Using the records below, repeat exactly the lines from the one holding "first_place: [220, 253]" through the one holding "first_place: [350, 184]", both ends included, and no others.

+--

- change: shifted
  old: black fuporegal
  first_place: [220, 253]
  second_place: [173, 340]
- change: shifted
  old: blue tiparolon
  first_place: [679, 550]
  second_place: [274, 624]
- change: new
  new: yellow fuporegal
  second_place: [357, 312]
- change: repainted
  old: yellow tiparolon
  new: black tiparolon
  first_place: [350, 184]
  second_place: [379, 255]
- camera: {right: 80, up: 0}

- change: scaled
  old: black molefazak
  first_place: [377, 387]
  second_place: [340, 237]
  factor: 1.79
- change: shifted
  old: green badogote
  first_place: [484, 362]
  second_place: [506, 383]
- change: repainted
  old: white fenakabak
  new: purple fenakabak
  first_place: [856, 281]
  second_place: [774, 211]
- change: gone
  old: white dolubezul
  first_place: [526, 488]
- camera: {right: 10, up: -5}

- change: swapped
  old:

+--

**SOLUTION TO THIS TASK**
  first_place: [220, 253]
  second_place: [173, 340]
- change: shifted
  old: blue tiparolon
  first_place: [679, 550]
  second_place: [274, 624]
- change: new
  new: yellow fuporegal
  second_place: [357, 312]
- change: repainted
  old: yellow tiparolon
  new: black tiparolon
  first_place: [350, 184]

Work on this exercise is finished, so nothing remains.